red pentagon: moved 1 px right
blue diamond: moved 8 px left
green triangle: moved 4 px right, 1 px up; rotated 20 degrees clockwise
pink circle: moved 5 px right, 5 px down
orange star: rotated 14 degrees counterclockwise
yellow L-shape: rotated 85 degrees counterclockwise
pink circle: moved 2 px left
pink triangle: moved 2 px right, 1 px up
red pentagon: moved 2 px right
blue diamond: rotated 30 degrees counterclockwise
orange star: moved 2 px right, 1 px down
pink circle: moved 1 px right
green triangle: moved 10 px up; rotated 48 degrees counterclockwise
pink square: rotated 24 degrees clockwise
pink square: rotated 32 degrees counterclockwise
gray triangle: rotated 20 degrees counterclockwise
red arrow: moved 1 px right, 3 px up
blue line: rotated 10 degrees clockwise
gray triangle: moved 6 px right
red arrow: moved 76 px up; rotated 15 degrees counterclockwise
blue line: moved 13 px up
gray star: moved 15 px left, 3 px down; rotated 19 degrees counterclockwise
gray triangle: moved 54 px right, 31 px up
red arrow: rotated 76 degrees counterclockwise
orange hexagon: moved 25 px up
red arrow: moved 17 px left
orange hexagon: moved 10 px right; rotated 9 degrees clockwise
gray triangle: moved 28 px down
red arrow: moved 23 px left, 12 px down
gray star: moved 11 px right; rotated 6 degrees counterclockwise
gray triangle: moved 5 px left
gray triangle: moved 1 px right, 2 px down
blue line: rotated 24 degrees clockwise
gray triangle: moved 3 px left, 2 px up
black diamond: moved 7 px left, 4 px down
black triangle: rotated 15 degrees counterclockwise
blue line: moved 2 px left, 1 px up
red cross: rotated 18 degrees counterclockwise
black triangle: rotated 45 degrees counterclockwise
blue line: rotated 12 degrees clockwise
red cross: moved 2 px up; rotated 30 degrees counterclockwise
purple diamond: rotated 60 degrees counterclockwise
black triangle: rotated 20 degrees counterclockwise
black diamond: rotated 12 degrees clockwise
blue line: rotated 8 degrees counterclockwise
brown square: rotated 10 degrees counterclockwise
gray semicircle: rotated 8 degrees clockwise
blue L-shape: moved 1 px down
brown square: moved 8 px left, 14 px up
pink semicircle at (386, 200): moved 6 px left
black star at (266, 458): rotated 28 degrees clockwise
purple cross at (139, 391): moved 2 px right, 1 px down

Exercise directions. Write out again, without changes, the stretch of the material from its start through the line containing "yellow L-shape: rotated".

Problem solution.
red pentagon: moved 1 px right
blue diamond: moved 8 px left
green triangle: moved 4 px right, 1 px up; rotated 20 degrees clockwise
pink circle: moved 5 px right, 5 px down
orange star: rotated 14 degrees counterclockwise
yellow L-shape: rotated 85 degrees counterclockwise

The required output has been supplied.